• Your task: An exact copy of the records is required, minus the pictures they hold.

• Available records:
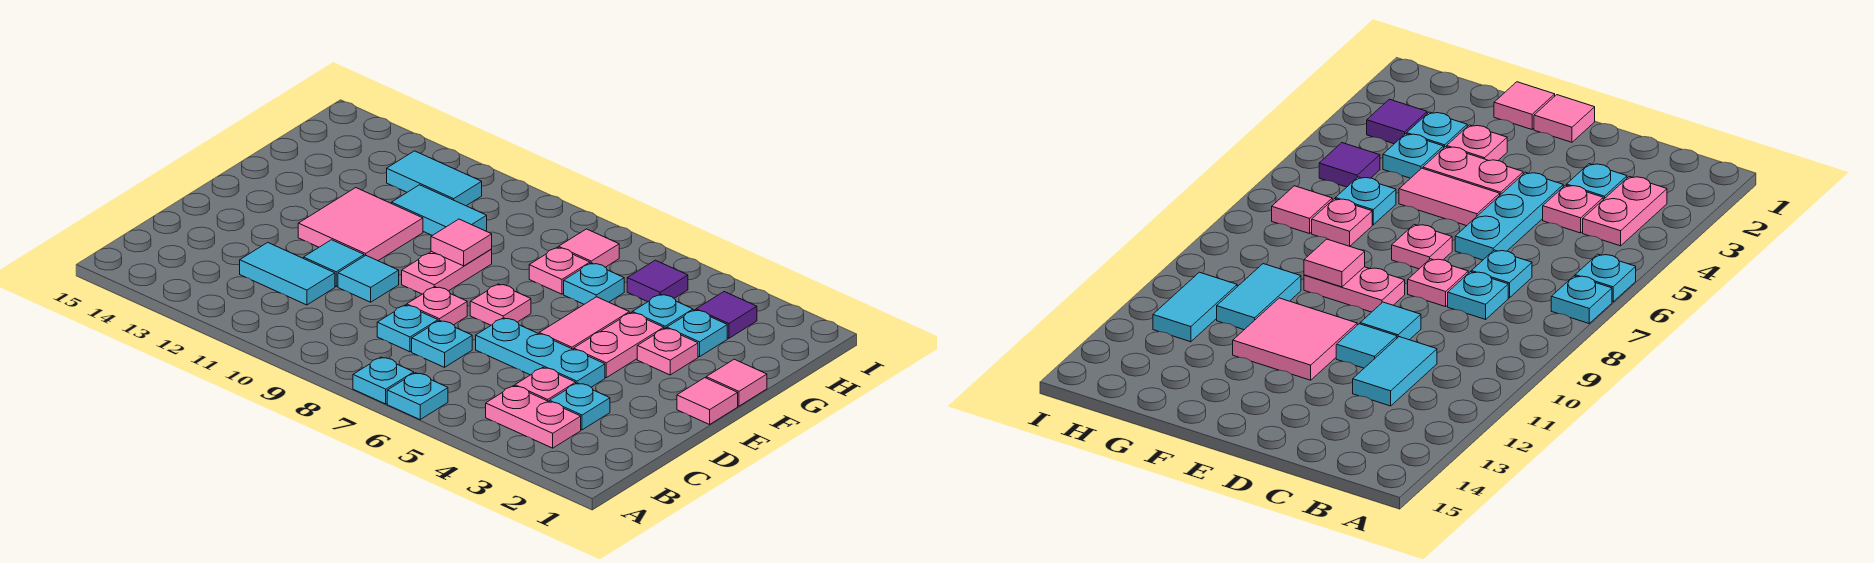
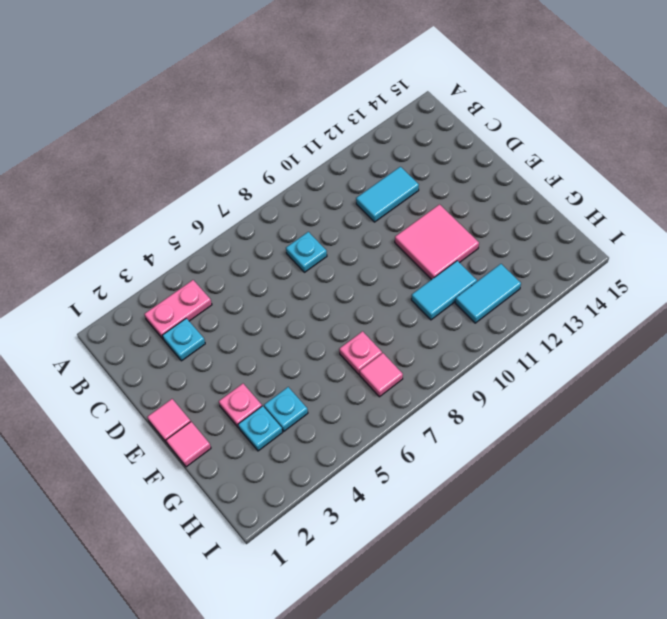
none -> cyan 1x1 plate [387,373,448,419]
none -> cyan 1x1 plate [353,357,414,404]
none -> pink 1x1 plate [515,368,576,401]
none -> cyan 1x1 plate [412,320,472,367]

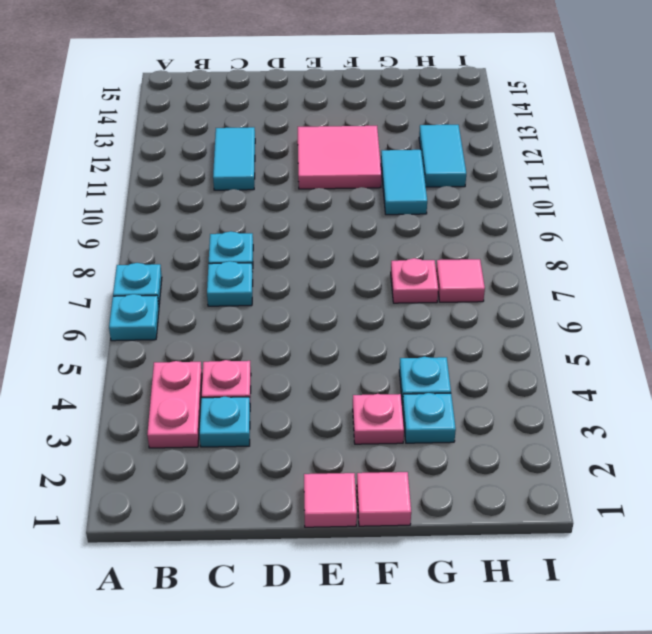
none -> cyan 1x3 plate [476,318,605,387]
none -> pink 1x1 plate [407,287,467,325]
none -> cyan 1x1 tile [338,256,399,302]
none -> cyan 1x1 tile [304,240,364,286]

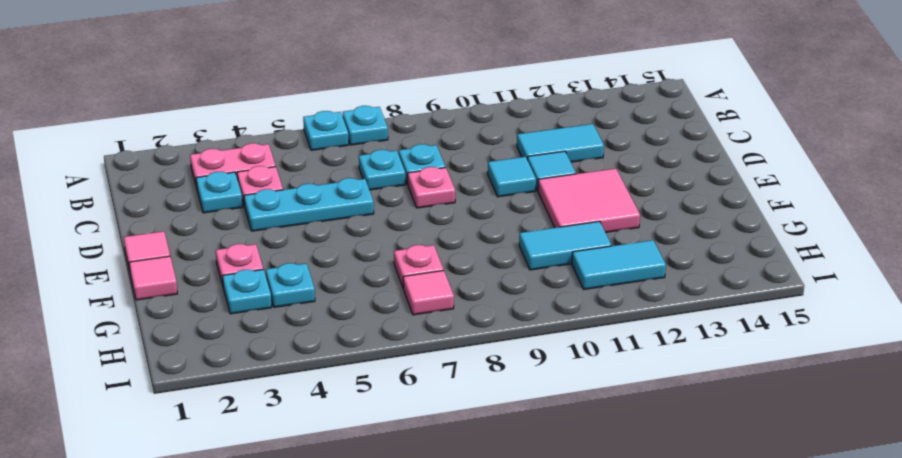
none -> pink 1x2 plate [574,313,664,378]
none -> pink 1x2 tile [539,297,629,349]
none -> pink 1x1 plate [470,284,531,325]
none -> pink 1x2 plate [402,249,492,294]

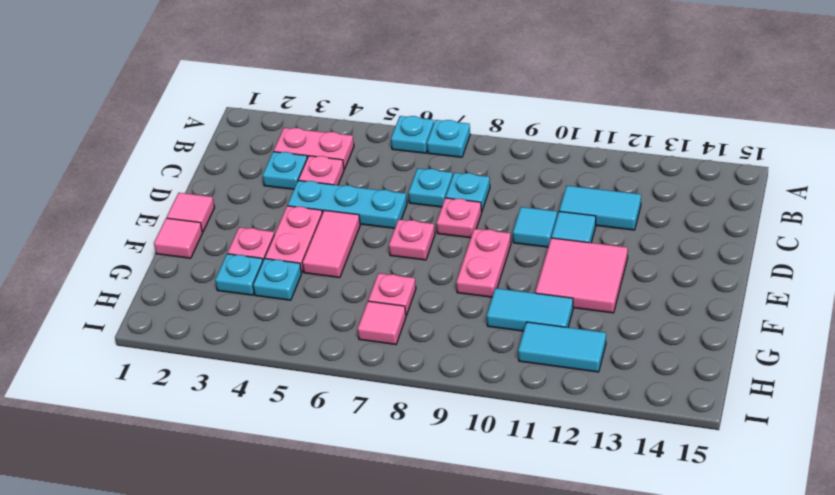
none -> cyan 1x1 plate [564,263,624,304]
none -> purple 1x1 tile [696,292,757,338]
none -> purple 1x1 tile [627,260,688,302]
none -> pink 1x1 tile [431,219,492,266]

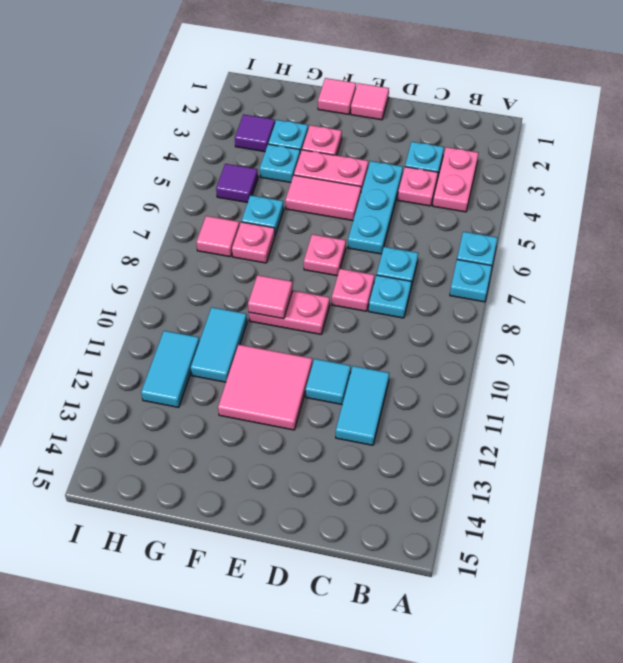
none -> cyan 1x1 tile [338,256,399,302]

• Written solution:
none -> cyan 1x1 plate [387,373,448,419]
none -> cyan 1x1 plate [353,357,414,404]
none -> pink 1x1 plate [515,368,576,401]
none -> cyan 1x1 plate [412,320,472,367]

none -> cyan 1x3 plate [476,318,605,387]
none -> pink 1x1 plate [407,287,467,325]
none -> cyan 1x1 tile [338,256,399,302]
none -> cyan 1x1 tile [304,240,364,286]

none -> pink 1x2 plate [574,313,664,378]
none -> pink 1x2 tile [539,297,629,349]
none -> pink 1x1 plate [470,284,531,325]
none -> pink 1x2 plate [402,249,492,294]

none -> cyan 1x1 plate [564,263,624,304]
none -> purple 1x1 tile [696,292,757,338]
none -> purple 1x1 tile [627,260,688,302]
none -> pink 1x1 tile [431,219,492,266]

none -> cyan 1x1 tile [338,256,399,302]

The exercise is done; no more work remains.